### Data shown
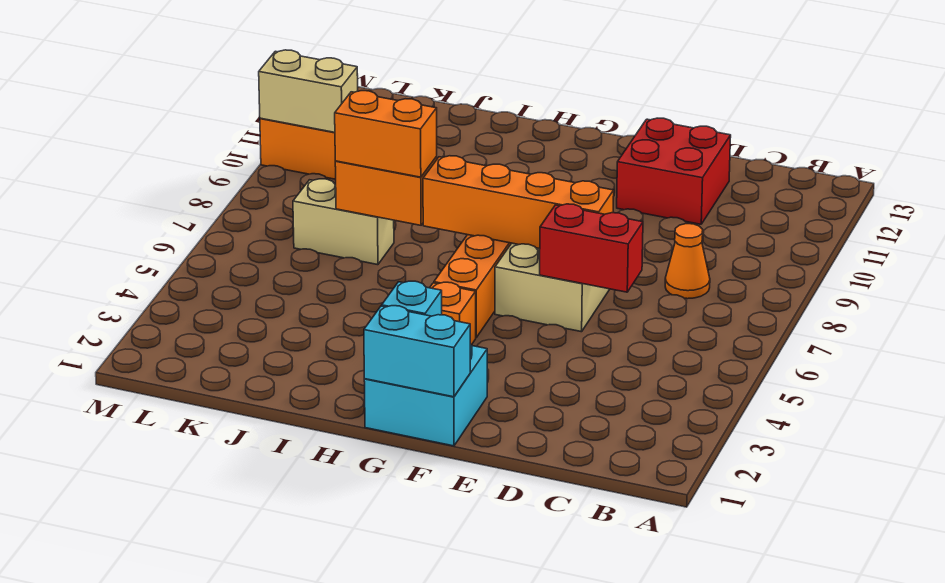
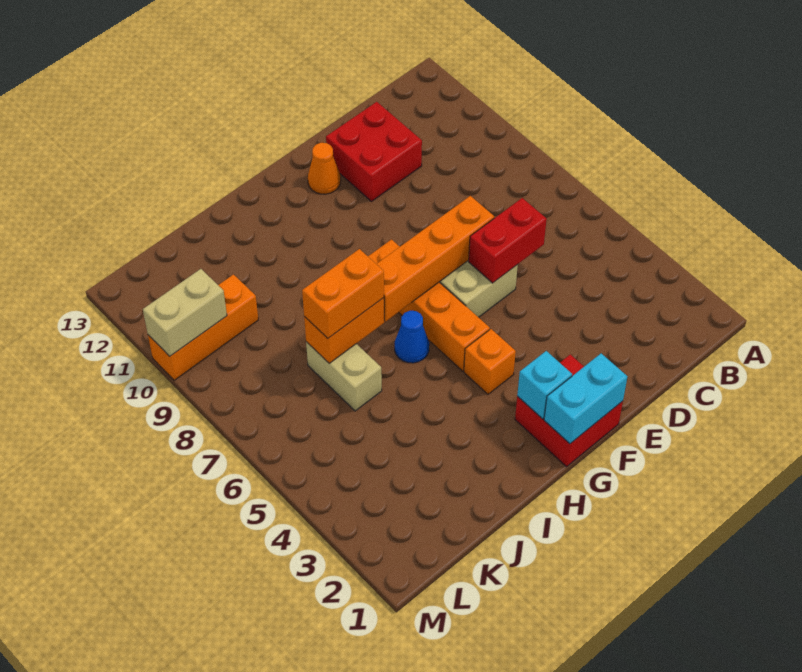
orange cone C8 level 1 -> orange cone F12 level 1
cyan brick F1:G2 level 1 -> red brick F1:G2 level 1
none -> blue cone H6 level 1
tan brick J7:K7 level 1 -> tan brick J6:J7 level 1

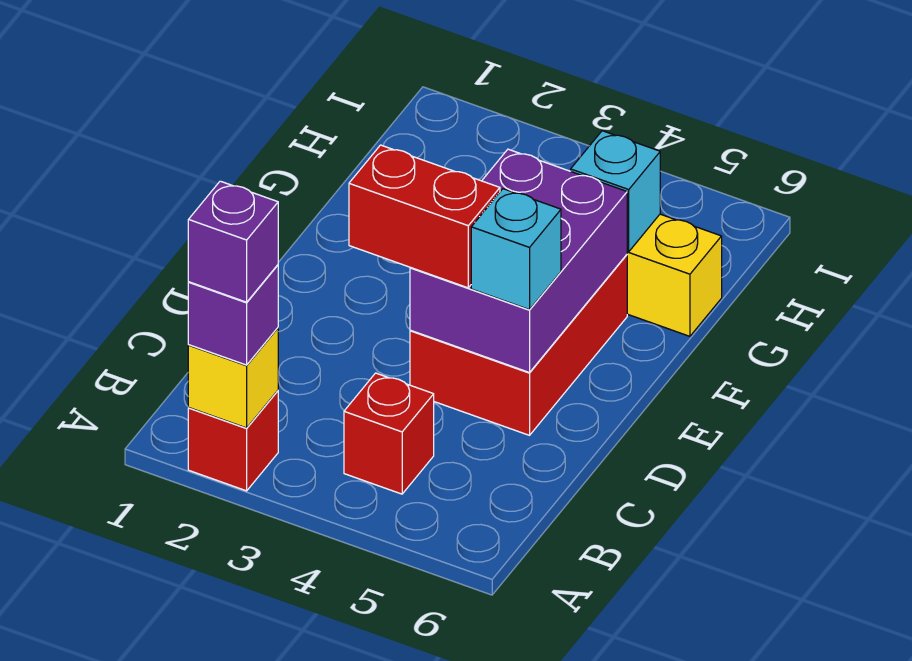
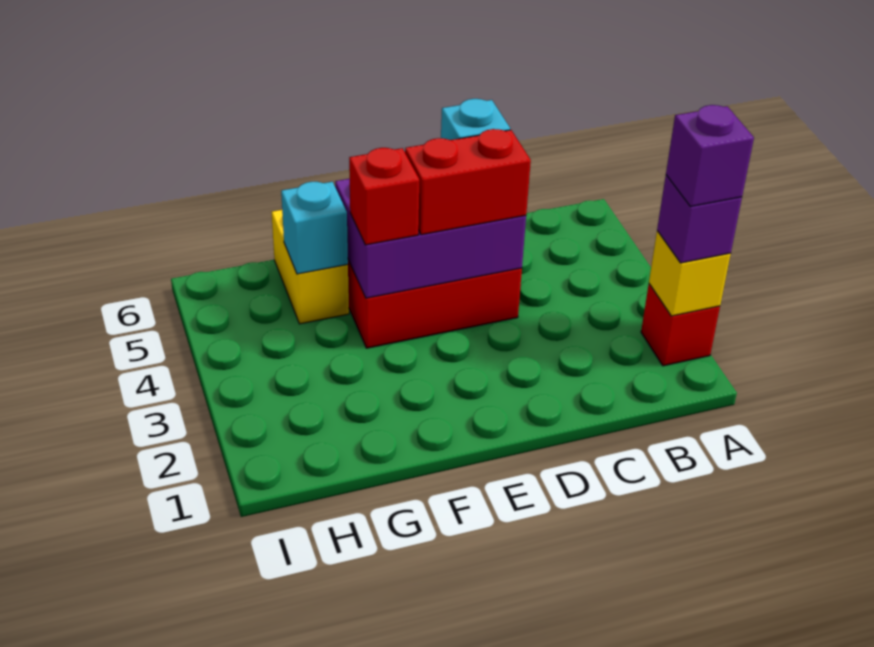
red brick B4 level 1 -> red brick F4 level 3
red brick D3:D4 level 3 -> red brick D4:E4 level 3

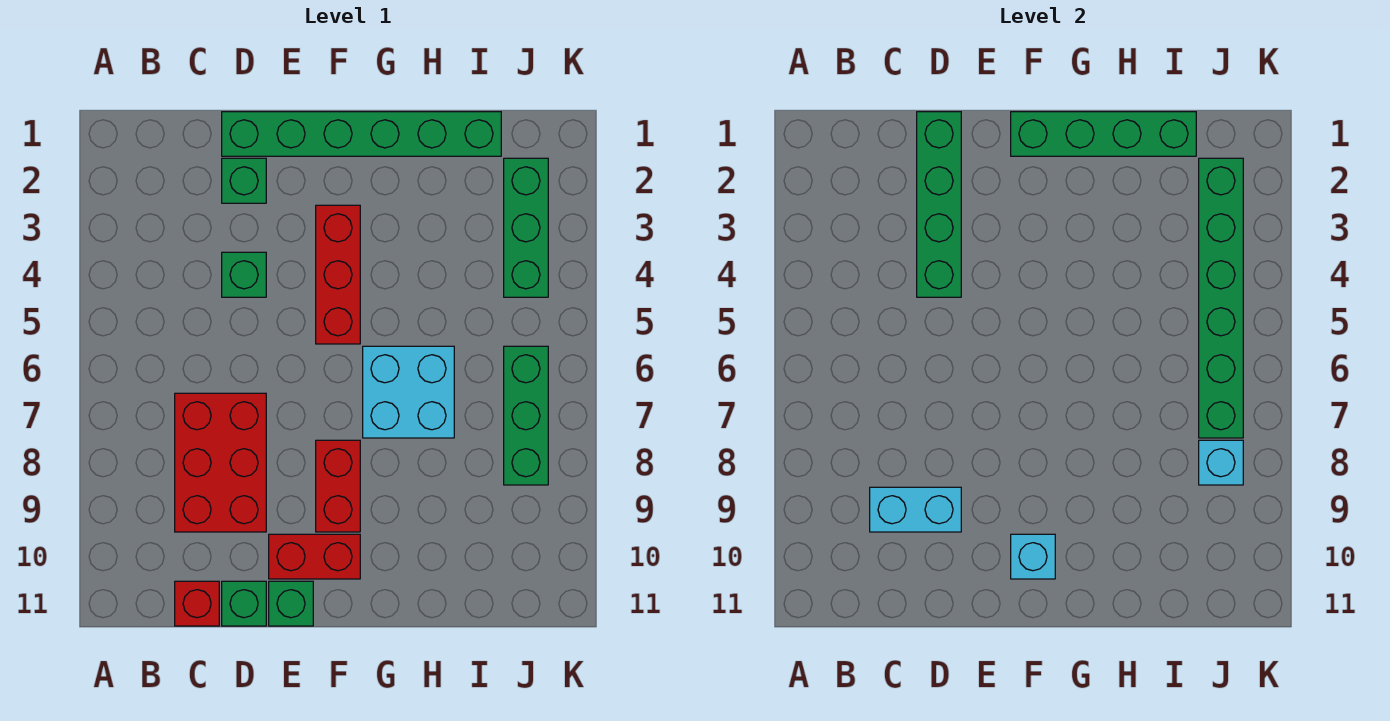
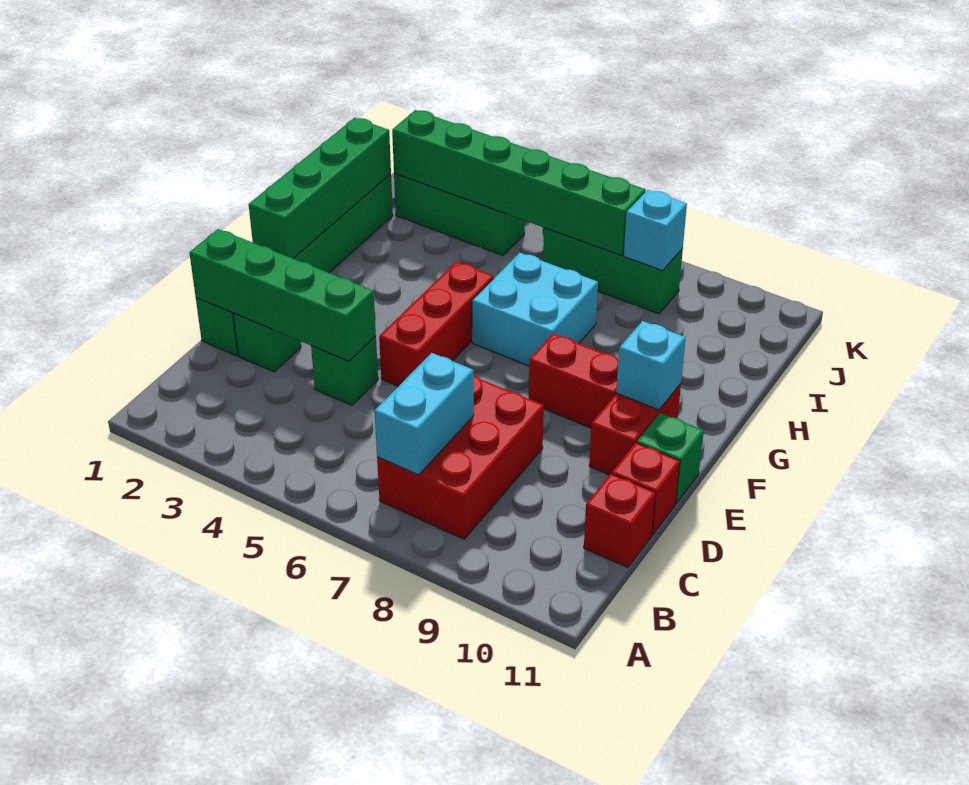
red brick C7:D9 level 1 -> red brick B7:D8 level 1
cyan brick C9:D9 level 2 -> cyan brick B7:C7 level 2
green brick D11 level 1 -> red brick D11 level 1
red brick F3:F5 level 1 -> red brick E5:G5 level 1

* * *

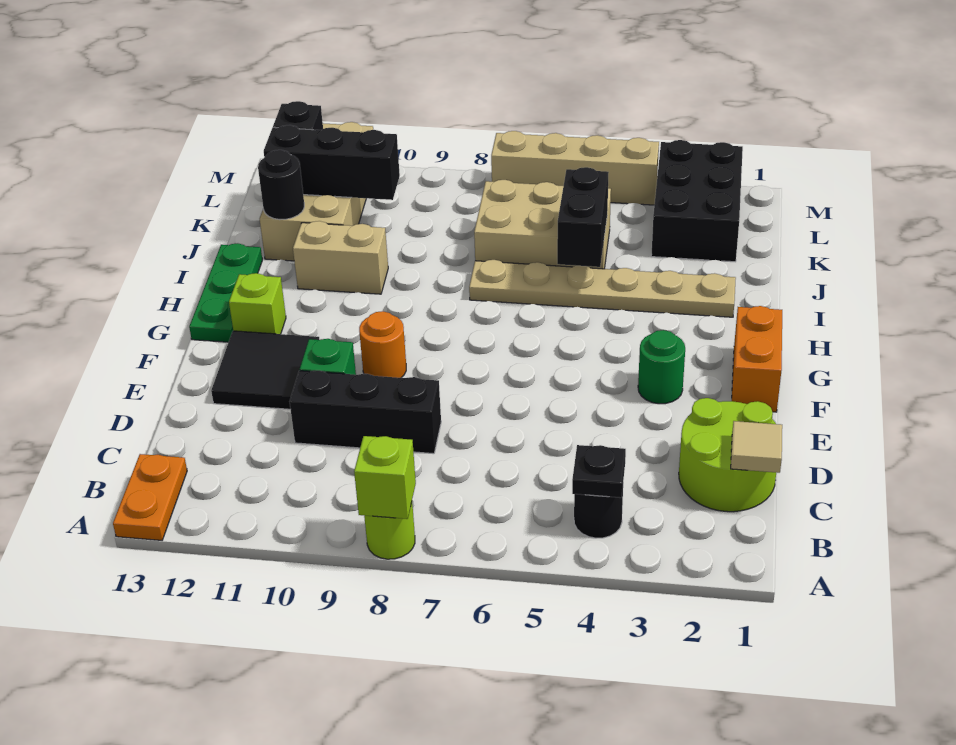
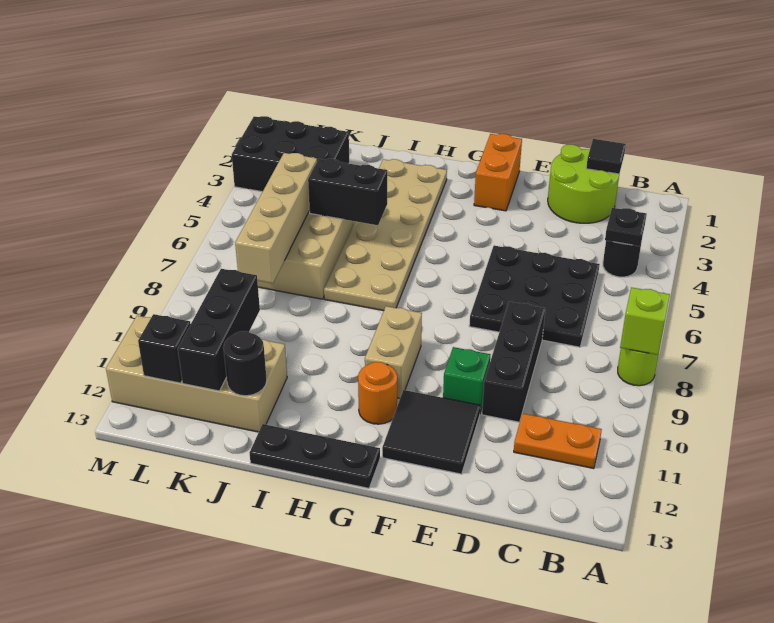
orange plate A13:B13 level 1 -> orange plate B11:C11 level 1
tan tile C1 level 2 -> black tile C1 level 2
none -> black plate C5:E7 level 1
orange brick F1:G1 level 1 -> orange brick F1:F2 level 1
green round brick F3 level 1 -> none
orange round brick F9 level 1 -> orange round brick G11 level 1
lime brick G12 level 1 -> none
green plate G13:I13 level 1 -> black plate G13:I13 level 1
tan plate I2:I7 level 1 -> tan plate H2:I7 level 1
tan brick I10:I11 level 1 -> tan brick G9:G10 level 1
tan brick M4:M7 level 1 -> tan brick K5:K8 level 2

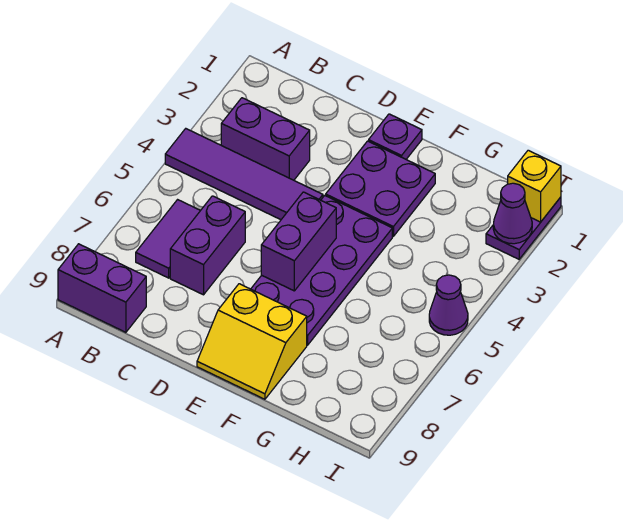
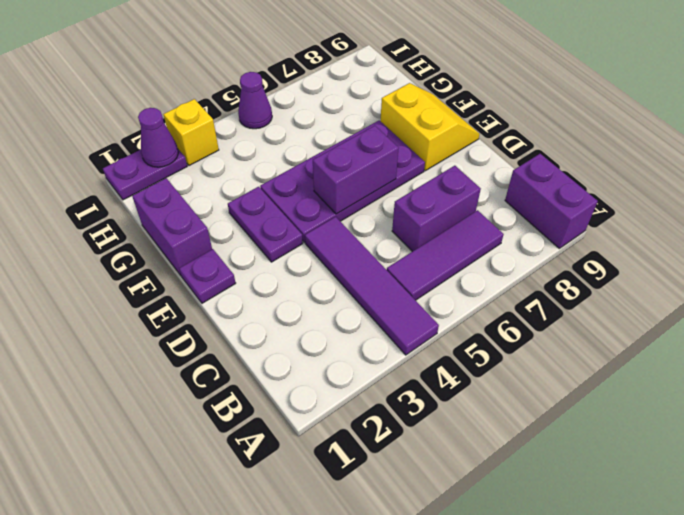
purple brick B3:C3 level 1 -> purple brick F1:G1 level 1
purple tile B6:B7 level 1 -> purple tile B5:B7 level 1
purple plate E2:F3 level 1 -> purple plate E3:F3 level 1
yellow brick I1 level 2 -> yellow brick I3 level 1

### Brief
From the entries above, collect every line with the string "green" in it.

### Answer section
green brick D11 level 1 -> red brick D11 level 1
green round brick F3 level 1 -> none
green plate G13:I13 level 1 -> black plate G13:I13 level 1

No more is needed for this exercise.